(Dataset entries)
______________________________
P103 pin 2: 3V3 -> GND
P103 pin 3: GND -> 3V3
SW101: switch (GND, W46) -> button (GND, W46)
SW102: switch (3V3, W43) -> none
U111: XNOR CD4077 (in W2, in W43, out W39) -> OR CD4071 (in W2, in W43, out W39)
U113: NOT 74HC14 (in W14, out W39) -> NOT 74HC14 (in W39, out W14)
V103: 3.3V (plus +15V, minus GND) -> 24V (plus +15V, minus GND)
______________________________
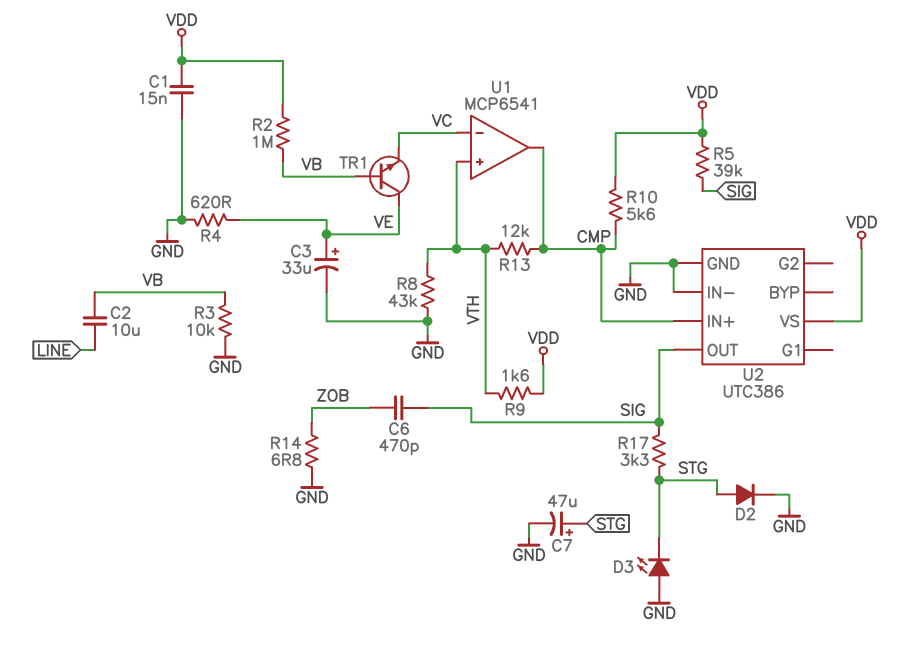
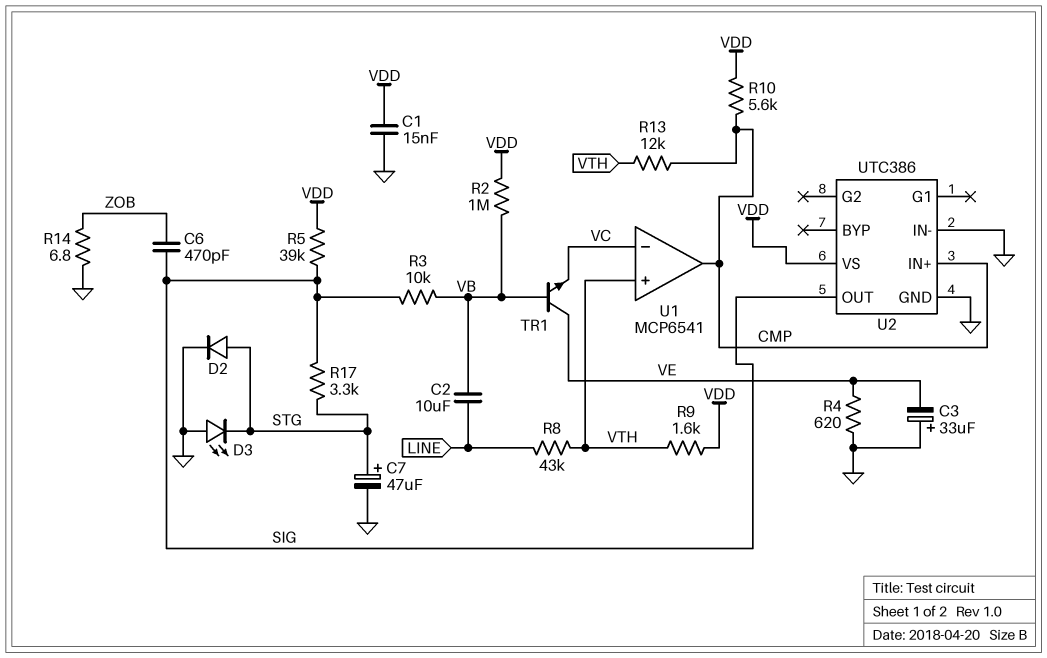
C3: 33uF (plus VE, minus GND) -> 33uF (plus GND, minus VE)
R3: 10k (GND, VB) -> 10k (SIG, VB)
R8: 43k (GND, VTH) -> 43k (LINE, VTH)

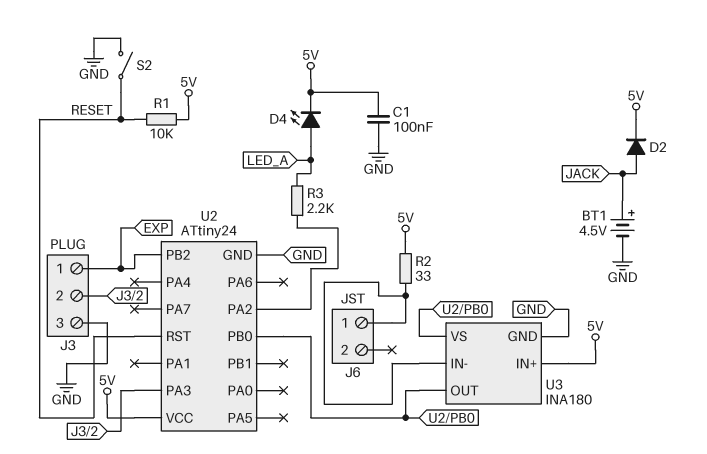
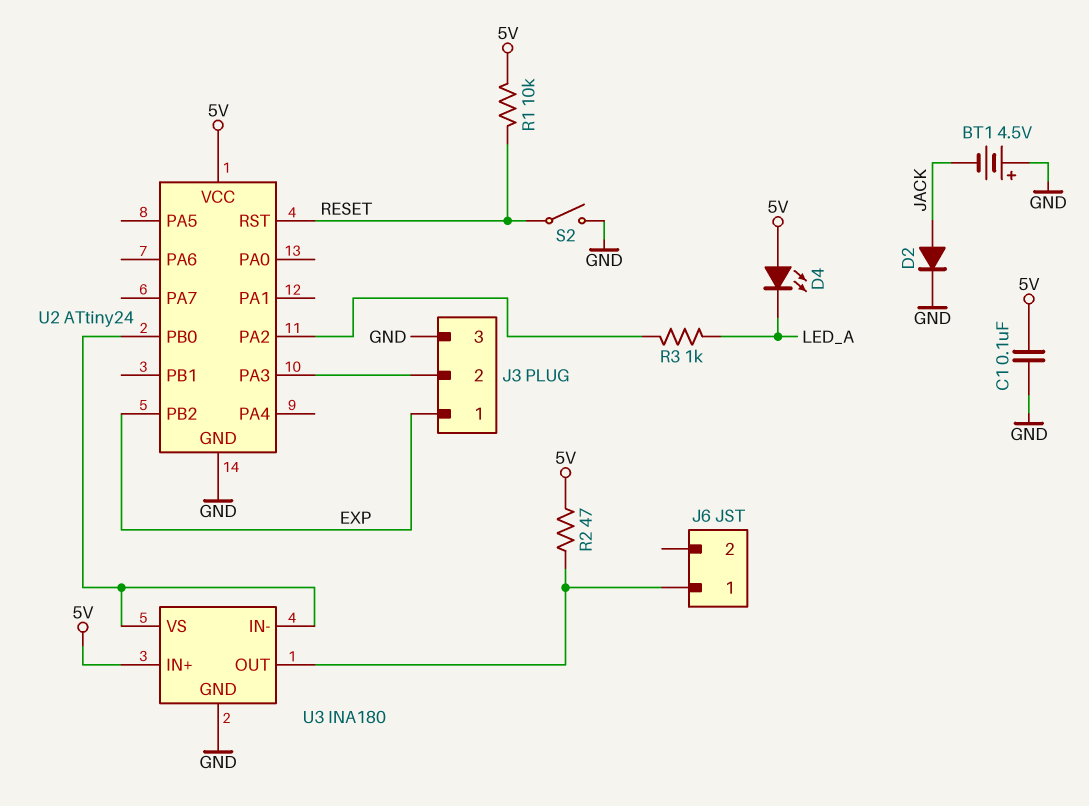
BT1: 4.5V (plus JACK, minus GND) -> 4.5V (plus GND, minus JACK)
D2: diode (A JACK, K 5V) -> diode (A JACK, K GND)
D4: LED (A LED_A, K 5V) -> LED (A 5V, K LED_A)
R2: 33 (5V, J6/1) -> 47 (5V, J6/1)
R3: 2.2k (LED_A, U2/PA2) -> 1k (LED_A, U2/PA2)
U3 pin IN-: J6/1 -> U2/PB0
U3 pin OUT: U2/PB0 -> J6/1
______________________________
Assignment = Take the entries above and return only the lines from the one with "U113: NOT 74HC14" to the one with "V103: 3.3V (plus", both included, unchanged.

Task output =
U113: NOT 74HC14 (in W14, out W39) -> NOT 74HC14 (in W39, out W14)
V103: 3.3V (plus +15V, minus GND) -> 24V (plus +15V, minus GND)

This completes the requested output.